[Collection entries]
=== Begin Enclosure ===

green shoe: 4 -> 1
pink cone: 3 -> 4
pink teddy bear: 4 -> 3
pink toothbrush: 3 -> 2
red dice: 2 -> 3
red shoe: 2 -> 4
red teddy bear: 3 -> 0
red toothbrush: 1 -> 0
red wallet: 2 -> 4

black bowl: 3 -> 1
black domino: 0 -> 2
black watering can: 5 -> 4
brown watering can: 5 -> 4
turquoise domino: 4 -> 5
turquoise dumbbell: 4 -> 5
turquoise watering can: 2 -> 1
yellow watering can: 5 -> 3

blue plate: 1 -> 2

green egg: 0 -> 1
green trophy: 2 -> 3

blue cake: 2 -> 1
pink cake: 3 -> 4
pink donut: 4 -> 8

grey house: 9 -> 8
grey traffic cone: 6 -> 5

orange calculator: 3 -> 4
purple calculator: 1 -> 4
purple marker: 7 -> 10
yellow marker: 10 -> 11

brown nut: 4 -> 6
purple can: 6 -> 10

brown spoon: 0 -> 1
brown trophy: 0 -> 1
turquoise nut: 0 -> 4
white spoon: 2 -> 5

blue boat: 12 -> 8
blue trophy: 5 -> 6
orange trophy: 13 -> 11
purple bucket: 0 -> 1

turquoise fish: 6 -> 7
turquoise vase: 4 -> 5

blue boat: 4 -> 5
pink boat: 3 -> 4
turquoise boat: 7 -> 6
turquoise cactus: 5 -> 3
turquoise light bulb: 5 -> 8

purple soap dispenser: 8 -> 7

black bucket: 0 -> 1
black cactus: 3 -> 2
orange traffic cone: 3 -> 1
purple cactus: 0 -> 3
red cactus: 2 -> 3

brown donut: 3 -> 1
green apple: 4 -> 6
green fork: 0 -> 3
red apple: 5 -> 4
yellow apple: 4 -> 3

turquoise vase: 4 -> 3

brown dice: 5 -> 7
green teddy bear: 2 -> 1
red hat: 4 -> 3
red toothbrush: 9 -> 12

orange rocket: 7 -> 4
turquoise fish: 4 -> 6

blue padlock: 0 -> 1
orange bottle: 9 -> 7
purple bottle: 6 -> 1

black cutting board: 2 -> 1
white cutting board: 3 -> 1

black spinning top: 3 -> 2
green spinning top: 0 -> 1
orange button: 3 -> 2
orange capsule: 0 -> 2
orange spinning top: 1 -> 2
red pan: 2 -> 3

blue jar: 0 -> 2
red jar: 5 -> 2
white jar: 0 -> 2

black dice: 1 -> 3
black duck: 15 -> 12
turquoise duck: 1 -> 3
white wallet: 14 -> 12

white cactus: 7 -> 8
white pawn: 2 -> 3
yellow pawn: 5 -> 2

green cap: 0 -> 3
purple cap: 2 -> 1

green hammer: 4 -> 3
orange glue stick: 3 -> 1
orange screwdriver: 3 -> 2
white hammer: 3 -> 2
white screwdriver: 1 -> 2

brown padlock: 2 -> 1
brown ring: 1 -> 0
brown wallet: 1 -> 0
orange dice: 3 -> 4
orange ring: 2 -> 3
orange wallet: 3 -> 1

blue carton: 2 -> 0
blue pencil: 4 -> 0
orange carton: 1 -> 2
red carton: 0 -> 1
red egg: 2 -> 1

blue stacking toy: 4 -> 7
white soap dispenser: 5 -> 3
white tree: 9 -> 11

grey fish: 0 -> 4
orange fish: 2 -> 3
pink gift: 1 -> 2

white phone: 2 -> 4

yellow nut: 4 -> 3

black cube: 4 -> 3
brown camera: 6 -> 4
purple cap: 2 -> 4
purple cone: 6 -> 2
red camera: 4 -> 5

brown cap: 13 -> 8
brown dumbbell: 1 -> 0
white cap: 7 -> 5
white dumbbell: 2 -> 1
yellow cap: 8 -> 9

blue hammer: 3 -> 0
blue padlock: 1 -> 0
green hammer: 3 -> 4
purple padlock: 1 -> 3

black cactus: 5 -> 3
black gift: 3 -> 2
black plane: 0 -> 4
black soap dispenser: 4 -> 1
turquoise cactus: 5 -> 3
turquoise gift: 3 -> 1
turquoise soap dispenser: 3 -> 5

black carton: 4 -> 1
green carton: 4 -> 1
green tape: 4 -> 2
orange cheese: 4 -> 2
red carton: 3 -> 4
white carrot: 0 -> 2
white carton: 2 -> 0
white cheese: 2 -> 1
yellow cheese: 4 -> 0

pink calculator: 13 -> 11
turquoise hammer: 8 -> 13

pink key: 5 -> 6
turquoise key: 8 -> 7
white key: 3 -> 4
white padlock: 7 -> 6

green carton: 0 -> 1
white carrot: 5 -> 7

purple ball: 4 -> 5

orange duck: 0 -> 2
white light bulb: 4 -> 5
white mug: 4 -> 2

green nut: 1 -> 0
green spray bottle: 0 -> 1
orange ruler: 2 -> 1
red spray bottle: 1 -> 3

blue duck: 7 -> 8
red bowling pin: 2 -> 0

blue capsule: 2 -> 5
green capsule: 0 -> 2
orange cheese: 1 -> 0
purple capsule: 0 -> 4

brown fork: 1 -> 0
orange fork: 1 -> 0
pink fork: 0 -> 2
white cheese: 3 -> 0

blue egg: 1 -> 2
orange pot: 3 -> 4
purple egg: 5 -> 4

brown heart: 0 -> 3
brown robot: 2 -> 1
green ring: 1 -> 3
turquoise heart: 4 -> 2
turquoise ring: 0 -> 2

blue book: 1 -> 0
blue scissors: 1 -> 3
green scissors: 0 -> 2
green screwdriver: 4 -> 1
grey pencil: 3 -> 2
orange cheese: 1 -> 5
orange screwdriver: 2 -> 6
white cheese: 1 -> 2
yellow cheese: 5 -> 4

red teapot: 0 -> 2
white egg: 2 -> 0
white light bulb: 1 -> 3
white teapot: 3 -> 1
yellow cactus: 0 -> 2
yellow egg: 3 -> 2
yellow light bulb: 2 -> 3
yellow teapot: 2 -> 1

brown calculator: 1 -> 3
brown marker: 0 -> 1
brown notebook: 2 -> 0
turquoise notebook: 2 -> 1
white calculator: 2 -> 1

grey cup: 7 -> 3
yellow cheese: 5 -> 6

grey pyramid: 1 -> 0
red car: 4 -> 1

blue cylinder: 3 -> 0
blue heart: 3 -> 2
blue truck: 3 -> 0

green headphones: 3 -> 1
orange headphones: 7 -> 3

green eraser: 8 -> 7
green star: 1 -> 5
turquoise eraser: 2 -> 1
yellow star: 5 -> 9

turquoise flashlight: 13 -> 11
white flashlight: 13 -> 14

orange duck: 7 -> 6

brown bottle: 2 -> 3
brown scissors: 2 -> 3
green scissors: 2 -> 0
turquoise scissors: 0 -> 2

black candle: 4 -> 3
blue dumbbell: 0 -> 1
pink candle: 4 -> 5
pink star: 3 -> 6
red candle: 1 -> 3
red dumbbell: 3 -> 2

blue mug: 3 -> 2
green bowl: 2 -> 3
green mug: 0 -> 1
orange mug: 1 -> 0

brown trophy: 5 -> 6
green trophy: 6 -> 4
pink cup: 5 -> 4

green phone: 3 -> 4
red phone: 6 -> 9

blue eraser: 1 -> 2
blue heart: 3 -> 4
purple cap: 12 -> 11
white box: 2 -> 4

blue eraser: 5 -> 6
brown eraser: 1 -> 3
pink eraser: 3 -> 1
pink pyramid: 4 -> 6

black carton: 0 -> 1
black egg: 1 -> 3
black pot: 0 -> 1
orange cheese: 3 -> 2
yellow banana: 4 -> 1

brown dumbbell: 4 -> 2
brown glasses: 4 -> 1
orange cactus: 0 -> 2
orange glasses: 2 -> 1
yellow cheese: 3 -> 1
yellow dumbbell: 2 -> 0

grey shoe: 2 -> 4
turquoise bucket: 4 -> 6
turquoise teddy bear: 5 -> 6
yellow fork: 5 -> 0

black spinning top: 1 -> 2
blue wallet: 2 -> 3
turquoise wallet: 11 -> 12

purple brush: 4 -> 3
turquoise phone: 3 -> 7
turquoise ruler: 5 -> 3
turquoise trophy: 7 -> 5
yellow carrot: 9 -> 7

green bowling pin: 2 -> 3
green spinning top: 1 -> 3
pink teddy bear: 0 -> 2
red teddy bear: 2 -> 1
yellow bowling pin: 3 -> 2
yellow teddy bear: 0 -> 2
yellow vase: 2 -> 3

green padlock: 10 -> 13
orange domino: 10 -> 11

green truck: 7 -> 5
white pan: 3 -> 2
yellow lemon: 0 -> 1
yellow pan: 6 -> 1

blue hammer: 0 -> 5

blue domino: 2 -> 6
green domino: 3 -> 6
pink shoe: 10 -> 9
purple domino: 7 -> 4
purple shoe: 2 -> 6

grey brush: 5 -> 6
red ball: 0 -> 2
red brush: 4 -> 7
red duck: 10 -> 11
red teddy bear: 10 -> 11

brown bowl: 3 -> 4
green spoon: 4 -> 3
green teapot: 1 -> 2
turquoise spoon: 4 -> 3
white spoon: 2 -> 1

=== End Enclosure ===

§ Task statement:
Copy each line above where the string "apple" occurs.

§ Solved problem:
green apple: 4 -> 6
red apple: 5 -> 4
yellow apple: 4 -> 3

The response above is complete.